In the data below, find the line containing "U2 pin A: OPTO -> ISO_E", then set down that line and every later line up to and including the line containing "RT101: 47k (5V, IC101/RXD) -> 47k (5V, GND)", exactly.
##### Source material
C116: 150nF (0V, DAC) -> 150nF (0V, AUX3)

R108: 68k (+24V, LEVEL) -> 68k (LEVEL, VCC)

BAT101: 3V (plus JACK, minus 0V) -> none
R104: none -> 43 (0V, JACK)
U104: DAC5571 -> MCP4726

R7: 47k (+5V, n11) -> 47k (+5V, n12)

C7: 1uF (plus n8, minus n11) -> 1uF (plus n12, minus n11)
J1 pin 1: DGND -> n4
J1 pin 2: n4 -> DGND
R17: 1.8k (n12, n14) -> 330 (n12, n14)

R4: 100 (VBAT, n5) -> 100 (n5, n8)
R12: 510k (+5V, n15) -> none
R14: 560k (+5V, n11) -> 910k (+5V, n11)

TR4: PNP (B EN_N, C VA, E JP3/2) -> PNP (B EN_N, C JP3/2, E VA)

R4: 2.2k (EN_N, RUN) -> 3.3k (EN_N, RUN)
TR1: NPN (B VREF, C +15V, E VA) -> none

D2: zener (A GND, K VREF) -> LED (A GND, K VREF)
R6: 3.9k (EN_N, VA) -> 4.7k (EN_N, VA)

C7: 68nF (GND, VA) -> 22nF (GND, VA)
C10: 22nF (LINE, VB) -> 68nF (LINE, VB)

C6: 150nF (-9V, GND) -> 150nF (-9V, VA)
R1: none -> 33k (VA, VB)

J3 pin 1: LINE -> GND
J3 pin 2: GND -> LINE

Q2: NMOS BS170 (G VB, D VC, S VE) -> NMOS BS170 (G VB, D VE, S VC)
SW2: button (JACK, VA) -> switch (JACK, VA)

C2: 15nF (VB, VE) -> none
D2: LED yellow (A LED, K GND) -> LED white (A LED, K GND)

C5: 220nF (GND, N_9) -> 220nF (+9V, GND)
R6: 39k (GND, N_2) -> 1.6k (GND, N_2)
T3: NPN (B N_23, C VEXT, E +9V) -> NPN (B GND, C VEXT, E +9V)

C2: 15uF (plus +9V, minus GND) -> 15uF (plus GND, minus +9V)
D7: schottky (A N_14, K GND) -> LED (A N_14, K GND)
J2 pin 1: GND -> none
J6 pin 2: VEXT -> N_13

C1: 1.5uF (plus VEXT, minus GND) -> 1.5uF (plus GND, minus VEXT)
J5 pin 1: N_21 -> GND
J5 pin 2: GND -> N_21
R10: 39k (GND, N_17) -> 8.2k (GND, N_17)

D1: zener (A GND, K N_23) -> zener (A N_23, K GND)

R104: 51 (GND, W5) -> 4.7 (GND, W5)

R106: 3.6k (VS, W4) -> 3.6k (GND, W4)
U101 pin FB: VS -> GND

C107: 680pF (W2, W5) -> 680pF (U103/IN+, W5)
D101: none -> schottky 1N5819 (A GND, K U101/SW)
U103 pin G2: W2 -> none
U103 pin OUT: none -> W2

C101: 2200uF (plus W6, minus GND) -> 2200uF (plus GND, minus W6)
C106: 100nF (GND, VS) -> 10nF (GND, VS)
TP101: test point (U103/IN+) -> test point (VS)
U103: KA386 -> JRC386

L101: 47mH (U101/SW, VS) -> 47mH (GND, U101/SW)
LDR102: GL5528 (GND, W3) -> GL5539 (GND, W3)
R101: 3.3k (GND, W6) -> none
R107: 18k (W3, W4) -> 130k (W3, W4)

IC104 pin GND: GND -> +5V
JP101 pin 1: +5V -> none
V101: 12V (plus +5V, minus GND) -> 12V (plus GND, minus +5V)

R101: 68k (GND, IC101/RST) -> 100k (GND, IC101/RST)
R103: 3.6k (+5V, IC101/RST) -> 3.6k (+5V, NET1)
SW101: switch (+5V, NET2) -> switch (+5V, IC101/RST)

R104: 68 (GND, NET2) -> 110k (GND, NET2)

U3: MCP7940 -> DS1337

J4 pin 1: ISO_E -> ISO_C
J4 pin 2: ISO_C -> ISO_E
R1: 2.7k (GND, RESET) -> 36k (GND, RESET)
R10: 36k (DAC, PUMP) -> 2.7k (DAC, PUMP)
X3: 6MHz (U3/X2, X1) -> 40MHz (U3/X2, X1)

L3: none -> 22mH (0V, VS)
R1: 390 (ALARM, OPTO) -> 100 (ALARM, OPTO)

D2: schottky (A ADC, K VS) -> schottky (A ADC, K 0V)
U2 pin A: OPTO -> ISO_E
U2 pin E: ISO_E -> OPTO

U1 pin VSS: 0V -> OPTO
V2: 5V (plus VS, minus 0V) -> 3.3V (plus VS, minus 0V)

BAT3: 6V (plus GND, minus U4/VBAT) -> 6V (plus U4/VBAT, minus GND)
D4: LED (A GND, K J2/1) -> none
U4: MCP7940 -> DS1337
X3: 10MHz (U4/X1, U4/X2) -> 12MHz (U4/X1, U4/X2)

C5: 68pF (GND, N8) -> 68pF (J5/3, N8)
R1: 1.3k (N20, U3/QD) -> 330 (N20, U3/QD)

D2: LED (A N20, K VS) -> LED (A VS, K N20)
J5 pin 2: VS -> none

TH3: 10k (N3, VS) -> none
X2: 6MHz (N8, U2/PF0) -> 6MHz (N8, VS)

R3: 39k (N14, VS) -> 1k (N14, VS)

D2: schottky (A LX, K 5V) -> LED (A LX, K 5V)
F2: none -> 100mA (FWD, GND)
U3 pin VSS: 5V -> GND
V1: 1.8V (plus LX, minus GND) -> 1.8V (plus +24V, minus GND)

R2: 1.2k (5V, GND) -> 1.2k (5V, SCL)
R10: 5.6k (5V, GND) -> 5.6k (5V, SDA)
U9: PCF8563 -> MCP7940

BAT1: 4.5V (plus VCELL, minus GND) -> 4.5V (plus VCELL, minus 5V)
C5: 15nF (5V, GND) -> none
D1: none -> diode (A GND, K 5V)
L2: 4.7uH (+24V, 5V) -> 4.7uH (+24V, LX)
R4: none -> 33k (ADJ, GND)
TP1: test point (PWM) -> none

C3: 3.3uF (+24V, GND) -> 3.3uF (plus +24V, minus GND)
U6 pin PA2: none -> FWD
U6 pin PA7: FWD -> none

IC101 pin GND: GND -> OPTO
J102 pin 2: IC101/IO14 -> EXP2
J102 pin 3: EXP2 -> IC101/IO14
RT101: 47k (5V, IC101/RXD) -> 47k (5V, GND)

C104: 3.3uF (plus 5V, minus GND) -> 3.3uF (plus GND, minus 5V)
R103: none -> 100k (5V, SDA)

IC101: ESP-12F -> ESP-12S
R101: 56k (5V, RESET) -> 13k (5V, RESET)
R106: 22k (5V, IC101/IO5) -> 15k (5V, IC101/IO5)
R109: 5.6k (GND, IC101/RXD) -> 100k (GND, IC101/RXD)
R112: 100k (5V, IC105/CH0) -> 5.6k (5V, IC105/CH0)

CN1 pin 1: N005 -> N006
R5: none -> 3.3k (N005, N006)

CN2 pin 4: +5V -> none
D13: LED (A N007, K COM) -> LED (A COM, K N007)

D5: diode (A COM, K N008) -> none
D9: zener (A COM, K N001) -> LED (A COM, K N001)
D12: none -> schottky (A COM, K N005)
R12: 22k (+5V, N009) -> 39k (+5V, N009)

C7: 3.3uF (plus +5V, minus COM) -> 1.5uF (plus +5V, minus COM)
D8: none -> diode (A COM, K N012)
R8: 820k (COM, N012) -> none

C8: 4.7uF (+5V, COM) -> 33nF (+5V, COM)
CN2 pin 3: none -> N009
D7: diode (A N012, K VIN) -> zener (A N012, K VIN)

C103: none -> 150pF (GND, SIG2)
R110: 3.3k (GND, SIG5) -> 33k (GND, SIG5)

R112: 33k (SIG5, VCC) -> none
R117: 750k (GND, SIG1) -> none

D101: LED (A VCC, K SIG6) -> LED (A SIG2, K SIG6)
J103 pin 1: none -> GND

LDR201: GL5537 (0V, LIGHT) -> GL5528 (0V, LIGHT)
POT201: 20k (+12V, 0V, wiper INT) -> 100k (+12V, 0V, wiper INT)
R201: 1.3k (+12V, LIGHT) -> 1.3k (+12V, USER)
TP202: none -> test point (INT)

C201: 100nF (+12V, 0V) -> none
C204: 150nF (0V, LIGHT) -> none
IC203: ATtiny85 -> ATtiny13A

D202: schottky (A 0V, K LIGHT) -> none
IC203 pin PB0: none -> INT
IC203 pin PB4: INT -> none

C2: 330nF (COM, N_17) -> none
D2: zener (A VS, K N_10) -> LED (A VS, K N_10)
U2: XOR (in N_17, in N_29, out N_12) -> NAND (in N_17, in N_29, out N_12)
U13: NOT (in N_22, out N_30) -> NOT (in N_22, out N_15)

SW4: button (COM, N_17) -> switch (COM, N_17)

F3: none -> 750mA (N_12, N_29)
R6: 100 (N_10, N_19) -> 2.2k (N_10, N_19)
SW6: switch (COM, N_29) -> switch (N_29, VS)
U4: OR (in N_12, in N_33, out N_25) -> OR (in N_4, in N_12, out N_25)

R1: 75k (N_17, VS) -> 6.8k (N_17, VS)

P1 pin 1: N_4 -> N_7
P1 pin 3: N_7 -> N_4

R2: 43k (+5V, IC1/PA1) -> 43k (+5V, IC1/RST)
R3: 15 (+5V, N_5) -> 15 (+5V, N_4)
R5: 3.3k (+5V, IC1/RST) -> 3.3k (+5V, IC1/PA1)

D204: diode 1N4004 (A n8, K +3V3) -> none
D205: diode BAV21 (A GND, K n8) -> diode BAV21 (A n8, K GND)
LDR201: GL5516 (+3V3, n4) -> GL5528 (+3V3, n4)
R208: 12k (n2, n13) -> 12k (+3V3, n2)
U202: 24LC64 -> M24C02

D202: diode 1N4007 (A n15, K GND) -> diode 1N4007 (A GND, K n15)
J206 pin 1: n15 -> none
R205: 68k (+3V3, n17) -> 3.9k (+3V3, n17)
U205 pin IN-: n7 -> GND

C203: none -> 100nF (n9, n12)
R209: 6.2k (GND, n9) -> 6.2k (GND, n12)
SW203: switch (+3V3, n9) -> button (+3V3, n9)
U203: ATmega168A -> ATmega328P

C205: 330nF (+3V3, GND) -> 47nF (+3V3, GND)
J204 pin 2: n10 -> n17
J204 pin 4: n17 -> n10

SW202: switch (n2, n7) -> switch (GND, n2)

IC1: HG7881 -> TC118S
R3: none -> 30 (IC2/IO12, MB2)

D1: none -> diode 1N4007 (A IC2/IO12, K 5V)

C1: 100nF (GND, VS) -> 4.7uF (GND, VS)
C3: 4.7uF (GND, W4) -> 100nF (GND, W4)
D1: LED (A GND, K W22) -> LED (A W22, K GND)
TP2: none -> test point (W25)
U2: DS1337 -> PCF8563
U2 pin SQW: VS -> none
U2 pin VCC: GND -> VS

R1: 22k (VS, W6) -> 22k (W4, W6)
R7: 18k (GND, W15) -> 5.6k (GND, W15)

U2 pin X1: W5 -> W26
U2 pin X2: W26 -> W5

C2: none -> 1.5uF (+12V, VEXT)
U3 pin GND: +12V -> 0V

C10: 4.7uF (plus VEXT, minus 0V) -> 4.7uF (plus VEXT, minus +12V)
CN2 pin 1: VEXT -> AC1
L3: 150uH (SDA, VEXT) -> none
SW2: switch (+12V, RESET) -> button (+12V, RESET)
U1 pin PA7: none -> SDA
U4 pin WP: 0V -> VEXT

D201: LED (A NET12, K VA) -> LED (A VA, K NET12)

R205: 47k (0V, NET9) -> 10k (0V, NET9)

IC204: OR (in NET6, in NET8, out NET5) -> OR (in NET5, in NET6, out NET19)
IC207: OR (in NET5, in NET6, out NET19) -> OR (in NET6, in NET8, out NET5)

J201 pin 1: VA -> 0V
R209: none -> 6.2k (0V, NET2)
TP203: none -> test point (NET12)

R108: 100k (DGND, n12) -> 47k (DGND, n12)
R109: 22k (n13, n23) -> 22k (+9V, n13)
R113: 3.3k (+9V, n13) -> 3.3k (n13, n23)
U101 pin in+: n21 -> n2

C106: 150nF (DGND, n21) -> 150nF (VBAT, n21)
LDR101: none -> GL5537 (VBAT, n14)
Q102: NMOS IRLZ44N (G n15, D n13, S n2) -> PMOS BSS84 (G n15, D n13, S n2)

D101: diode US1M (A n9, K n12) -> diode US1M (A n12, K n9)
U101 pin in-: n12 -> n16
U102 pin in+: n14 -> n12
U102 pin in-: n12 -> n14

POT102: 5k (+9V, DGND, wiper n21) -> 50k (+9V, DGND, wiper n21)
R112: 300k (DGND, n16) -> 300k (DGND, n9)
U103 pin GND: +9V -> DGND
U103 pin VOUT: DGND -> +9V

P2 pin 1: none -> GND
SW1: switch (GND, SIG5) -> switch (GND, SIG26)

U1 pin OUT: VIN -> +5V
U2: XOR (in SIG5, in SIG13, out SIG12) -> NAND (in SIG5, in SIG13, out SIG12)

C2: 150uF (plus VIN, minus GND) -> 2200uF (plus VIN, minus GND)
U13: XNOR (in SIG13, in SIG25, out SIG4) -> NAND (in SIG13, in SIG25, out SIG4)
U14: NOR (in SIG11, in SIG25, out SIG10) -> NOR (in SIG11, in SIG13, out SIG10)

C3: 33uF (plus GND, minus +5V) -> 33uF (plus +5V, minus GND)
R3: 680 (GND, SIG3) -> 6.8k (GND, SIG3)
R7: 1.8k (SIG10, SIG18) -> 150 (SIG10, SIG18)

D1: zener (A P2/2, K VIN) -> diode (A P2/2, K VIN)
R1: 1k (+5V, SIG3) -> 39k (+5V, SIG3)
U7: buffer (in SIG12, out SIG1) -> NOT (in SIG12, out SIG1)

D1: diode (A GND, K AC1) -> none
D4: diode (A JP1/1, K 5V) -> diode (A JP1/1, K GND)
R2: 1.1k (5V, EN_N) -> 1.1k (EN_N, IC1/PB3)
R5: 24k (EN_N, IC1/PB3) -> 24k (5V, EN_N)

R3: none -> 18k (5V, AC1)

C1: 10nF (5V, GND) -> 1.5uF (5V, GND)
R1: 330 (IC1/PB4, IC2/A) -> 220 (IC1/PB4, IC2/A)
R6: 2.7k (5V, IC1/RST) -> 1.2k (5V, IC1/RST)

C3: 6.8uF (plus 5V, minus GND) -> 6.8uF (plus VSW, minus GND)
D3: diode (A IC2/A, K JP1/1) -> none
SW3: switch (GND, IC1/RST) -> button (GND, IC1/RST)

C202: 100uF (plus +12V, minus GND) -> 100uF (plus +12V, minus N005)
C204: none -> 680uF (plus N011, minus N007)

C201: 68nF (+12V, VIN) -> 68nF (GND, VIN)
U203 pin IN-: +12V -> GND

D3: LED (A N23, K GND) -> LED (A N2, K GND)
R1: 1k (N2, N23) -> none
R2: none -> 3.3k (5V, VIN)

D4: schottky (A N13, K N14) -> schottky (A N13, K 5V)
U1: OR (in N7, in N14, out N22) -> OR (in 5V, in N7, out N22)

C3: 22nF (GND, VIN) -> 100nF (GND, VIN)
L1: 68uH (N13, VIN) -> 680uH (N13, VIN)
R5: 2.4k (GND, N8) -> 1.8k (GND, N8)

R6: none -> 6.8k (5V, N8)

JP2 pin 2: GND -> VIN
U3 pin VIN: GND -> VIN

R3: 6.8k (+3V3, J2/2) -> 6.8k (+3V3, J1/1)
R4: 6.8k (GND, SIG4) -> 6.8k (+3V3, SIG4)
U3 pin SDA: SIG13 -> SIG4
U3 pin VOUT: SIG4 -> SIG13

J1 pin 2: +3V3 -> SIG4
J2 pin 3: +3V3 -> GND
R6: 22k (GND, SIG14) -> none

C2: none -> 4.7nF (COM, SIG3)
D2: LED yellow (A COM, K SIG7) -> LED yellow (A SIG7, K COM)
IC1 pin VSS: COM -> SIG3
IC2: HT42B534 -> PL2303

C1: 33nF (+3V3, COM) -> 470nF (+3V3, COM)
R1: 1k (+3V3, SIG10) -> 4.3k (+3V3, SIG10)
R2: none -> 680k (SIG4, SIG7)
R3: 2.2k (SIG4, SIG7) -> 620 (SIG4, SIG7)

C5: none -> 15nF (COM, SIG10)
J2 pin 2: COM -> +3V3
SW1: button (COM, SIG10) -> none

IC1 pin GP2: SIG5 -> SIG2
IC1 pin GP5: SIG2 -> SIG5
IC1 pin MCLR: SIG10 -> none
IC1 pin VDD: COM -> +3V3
##########
:: Exercise result ::
U2 pin A: OPTO -> ISO_E
U2 pin E: ISO_E -> OPTO

U1 pin VSS: 0V -> OPTO
V2: 5V (plus VS, minus 0V) -> 3.3V (plus VS, minus 0V)

BAT3: 6V (plus GND, minus U4/VBAT) -> 6V (plus U4/VBAT, minus GND)
D4: LED (A GND, K J2/1) -> none
U4: MCP7940 -> DS1337
X3: 10MHz (U4/X1, U4/X2) -> 12MHz (U4/X1, U4/X2)

C5: 68pF (GND, N8) -> 68pF (J5/3, N8)
R1: 1.3k (N20, U3/QD) -> 330 (N20, U3/QD)

D2: LED (A N20, K VS) -> LED (A VS, K N20)
J5 pin 2: VS -> none

TH3: 10k (N3, VS) -> none
X2: 6MHz (N8, U2/PF0) -> 6MHz (N8, VS)

R3: 39k (N14, VS) -> 1k (N14, VS)

D2: schottky (A LX, K 5V) -> LED (A LX, K 5V)
F2: none -> 100mA (FWD, GND)
U3 pin VSS: 5V -> GND
V1: 1.8V (plus LX, minus GND) -> 1.8V (plus +24V, minus GND)

R2: 1.2k (5V, GND) -> 1.2k (5V, SCL)
R10: 5.6k (5V, GND) -> 5.6k (5V, SDA)
U9: PCF8563 -> MCP7940

BAT1: 4.5V (plus VCELL, minus GND) -> 4.5V (plus VCELL, minus 5V)
C5: 15nF (5V, GND) -> none
D1: none -> diode (A GND, K 5V)
L2: 4.7uH (+24V, 5V) -> 4.7uH (+24V, LX)
R4: none -> 33k (ADJ, GND)
TP1: test point (PWM) -> none

C3: 3.3uF (+24V, GND) -> 3.3uF (plus +24V, minus GND)
U6 pin PA2: none -> FWD
U6 pin PA7: FWD -> none

IC101 pin GND: GND -> OPTO
J102 pin 2: IC101/IO14 -> EXP2
J102 pin 3: EXP2 -> IC101/IO14
RT101: 47k (5V, IC101/RXD) -> 47k (5V, GND)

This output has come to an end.